• **TASK INPUTS**:

[Start of section]

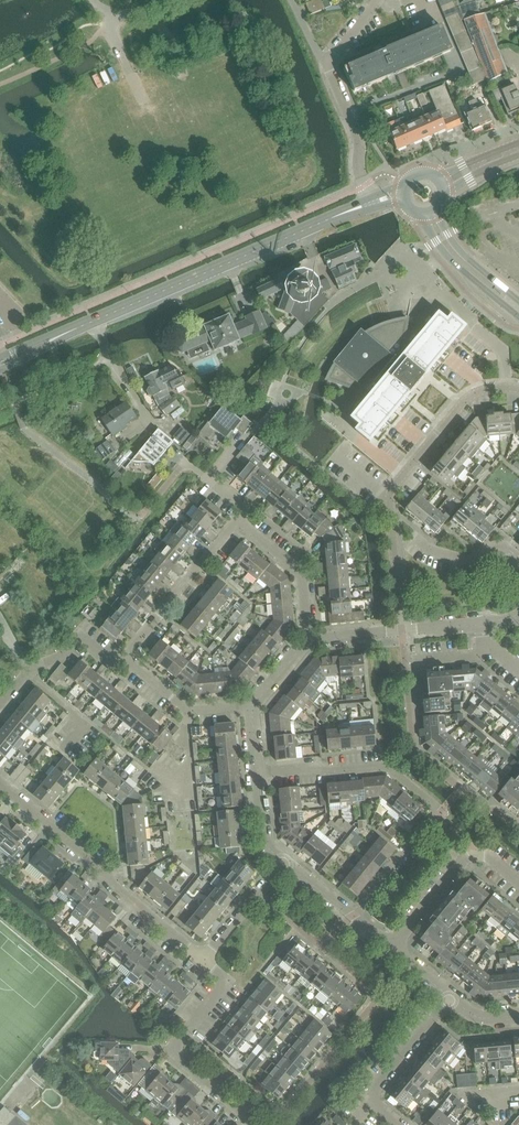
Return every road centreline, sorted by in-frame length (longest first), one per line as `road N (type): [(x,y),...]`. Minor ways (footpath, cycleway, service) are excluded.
road 1 (secondary): [(61,336),(370,204)]
road 2 (residential): [(352,912),(439,809),(382,762),(257,773)]
road 3 (residential): [(400,628),(388,491),(467,394),(518,387)]
road 4 (residential): [(203,956),(110,884),(0,780)]
road 5 (residential): [(252,1124),(167,1049),(227,978),(203,956)]
road 6 (residential): [(370,204),(356,128),(326,64),(374,0)]
road 7 (residential): [(387,941),(474,843),(518,881)]
road 8 (residential): [(125,656),(238,520)]
road 9 (residential): [(402,1124),(367,1096),(449,998)]
road 10 (residential): [(308,635),(301,570),(238,520)]
road 11 (secondary): [(422,214),(453,264),(518,318)]
road 12 (residential): [(248,705),(188,708),(125,656)]
road 13 (residential): [(203,956),(284,859)]
road 14 (residential): [(518,556),(498,539),(481,559),(460,559),(414,536)]
road 15 (secondary): [(518,300),(463,254),(436,210)]

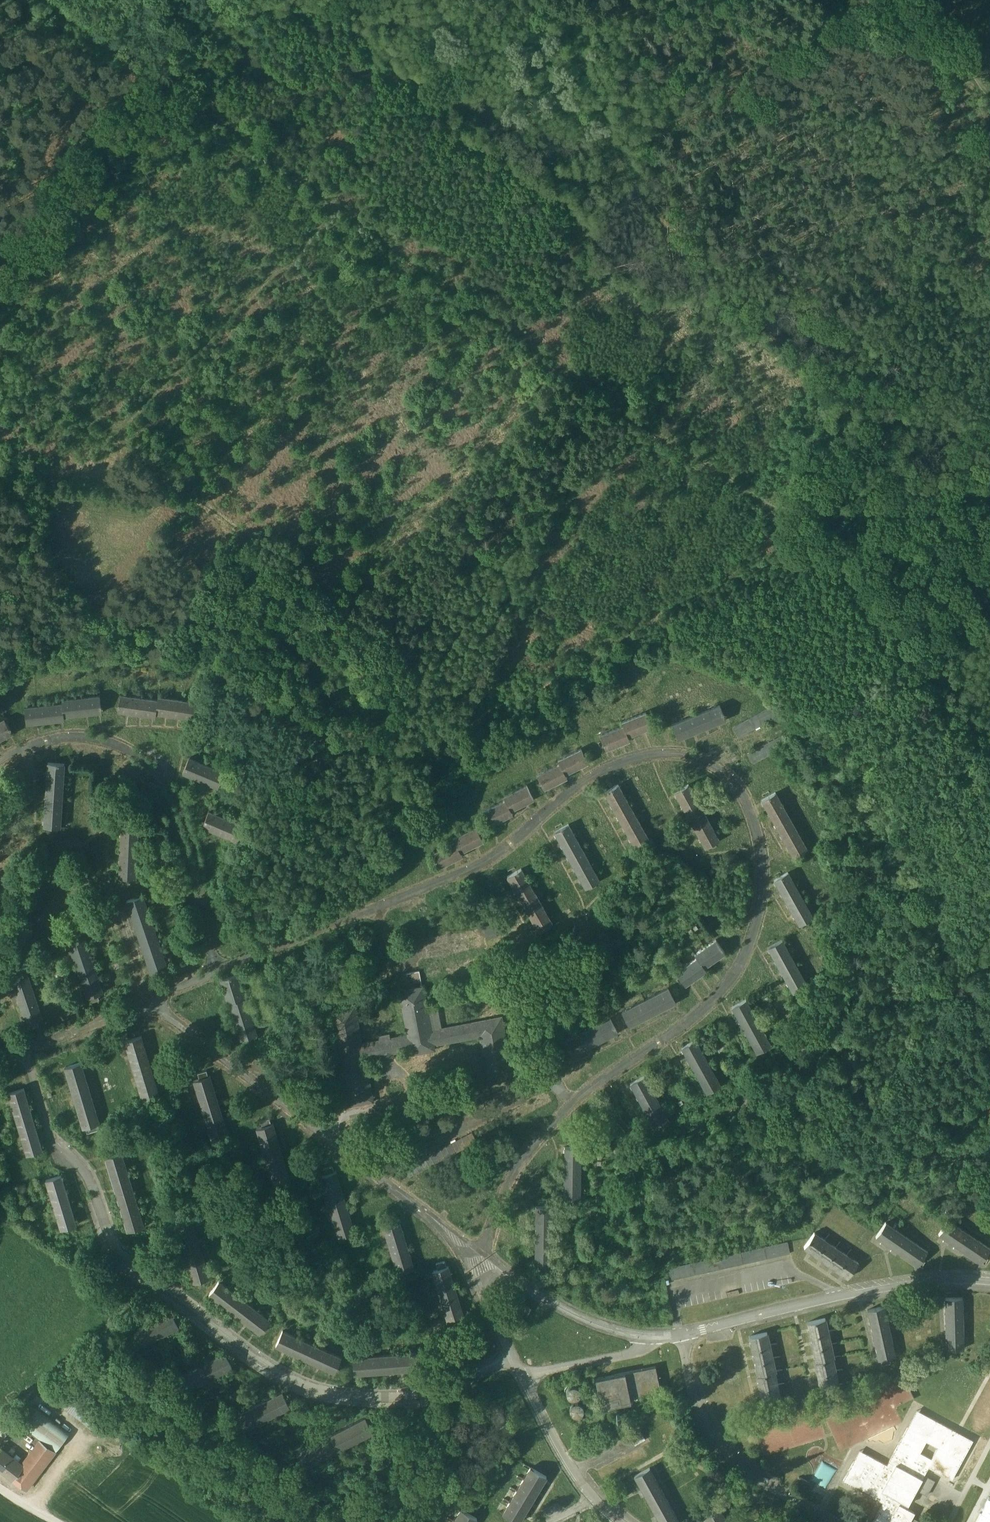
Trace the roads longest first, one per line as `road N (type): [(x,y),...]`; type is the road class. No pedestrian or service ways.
road 1 (residential): [(487,1255),(528,1161),(549,1136),(703,1025),(740,987),(764,942),(772,891),(767,836),(749,792),(724,769),(695,760),(654,756),(596,775),(492,855),(219,980)]
road 2 (track): [(918,657),(861,575),(51,0)]
road 3 (residential): [(33,1054),(58,1140),(91,1177),(118,1251),(264,1367),(304,1389),(410,1394),(512,1354)]
road 4 (residential): [(219,980),(167,1003),(160,1017),(441,1226)]
road 5 (residential): [(219,980),(187,804),(153,766),(124,748),(74,739),(0,772)]
road 6 (track): [(338,206),(118,432)]
road 7 (residential): [(989,1278),(843,1293),(682,1334)]
road 8 (residential): [(835,1521),(728,1451),(701,1411),(682,1334)]
road 9 (residential): [(151,1017),(113,891),(116,820)]
road 10 (track): [(0,1069),(160,1017)]
road 11 (residential): [(648,1337),(505,1255)]
road 12 (residential): [(524,1377),(594,1499)]
road 13 (residential): [(524,1377),(641,1350),(648,1337)]

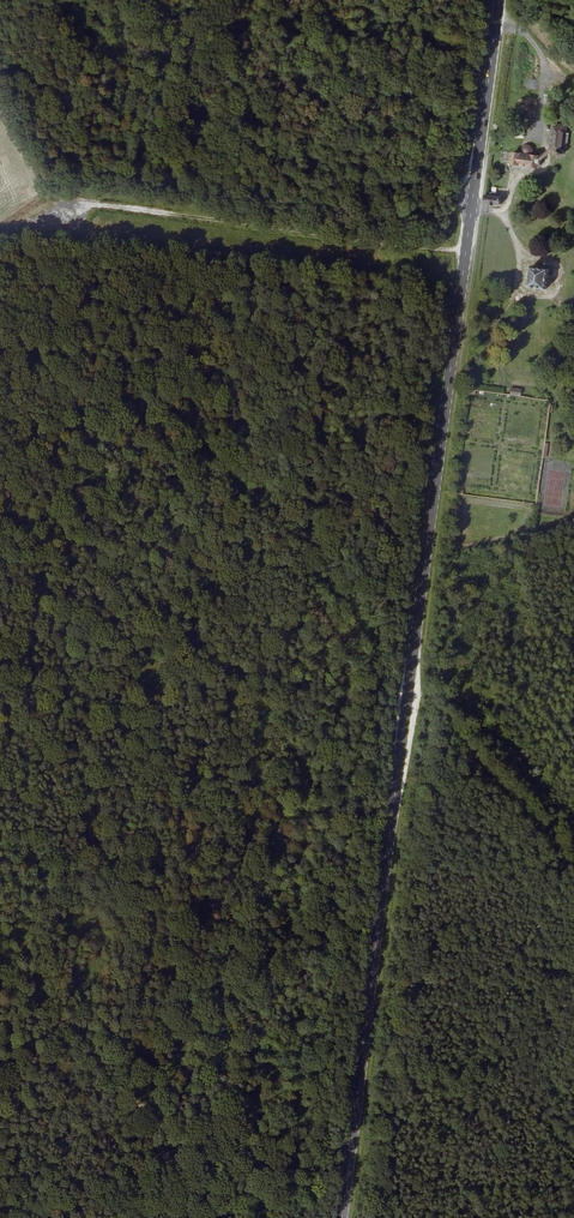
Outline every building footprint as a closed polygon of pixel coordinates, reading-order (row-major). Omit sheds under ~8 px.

[End of section]

• **WHAT YOU WILL DO**: The answer should contain every line of the material exactly as written and no pictures.

• **RESPONSE FOR THIS EXERCISE**:
Return every road centreline, sorted by in-frame length (longest first), one per line as `road N (type): [(x,y),...]`. Minor ways (footpath, cycleway, service) are excluded.
road 1 (secondary): [(61,336),(370,204)]
road 2 (residential): [(352,912),(439,809),(382,762),(257,773)]
road 3 (residential): [(400,628),(388,491),(467,394),(518,387)]
road 4 (residential): [(203,956),(110,884),(0,780)]
road 5 (residential): [(252,1124),(167,1049),(227,978),(203,956)]
road 6 (residential): [(370,204),(356,128),(326,64),(374,0)]
road 7 (residential): [(387,941),(474,843),(518,881)]
road 8 (residential): [(125,656),(238,520)]
road 9 (residential): [(402,1124),(367,1096),(449,998)]
road 10 (residential): [(308,635),(301,570),(238,520)]
road 11 (secondary): [(422,214),(453,264),(518,318)]
road 12 (residential): [(248,705),(188,708),(125,656)]
road 13 (residential): [(203,956),(284,859)]
road 14 (residential): [(518,556),(498,539),(481,559),(460,559),(414,536)]
road 15 (secondary): [(518,300),(463,254),(436,210)]

Trace the roads longest first, one per line as `road N (type): [(x,y),...]`; type is the road class. No pedestrian or service ways.
road 1 (residential): [(487,1255),(528,1161),(549,1136),(703,1025),(740,987),(764,942),(772,891),(767,836),(749,792),(724,769),(695,760),(654,756),(596,775),(492,855),(219,980)]
road 2 (track): [(918,657),(861,575),(51,0)]
road 3 (residential): [(33,1054),(58,1140),(91,1177),(118,1251),(264,1367),(304,1389),(410,1394),(512,1354)]
road 4 (residential): [(219,980),(167,1003),(160,1017),(441,1226)]
road 5 (residential): [(219,980),(187,804),(153,766),(124,748),(74,739),(0,772)]
road 6 (track): [(338,206),(118,432)]
road 7 (residential): [(989,1278),(843,1293),(682,1334)]
road 8 (residential): [(835,1521),(728,1451),(701,1411),(682,1334)]
road 9 (residential): [(151,1017),(113,891),(116,820)]
road 10 (track): [(0,1069),(160,1017)]
road 11 (residential): [(648,1337),(505,1255)]
road 12 (residential): [(524,1377),(594,1499)]
road 13 (residential): [(524,1377),(641,1350),(648,1337)]

Outline every building footprint as a closed polygon of pixel coordinates, reading-order (row-major). Omit sheds under ~8 px.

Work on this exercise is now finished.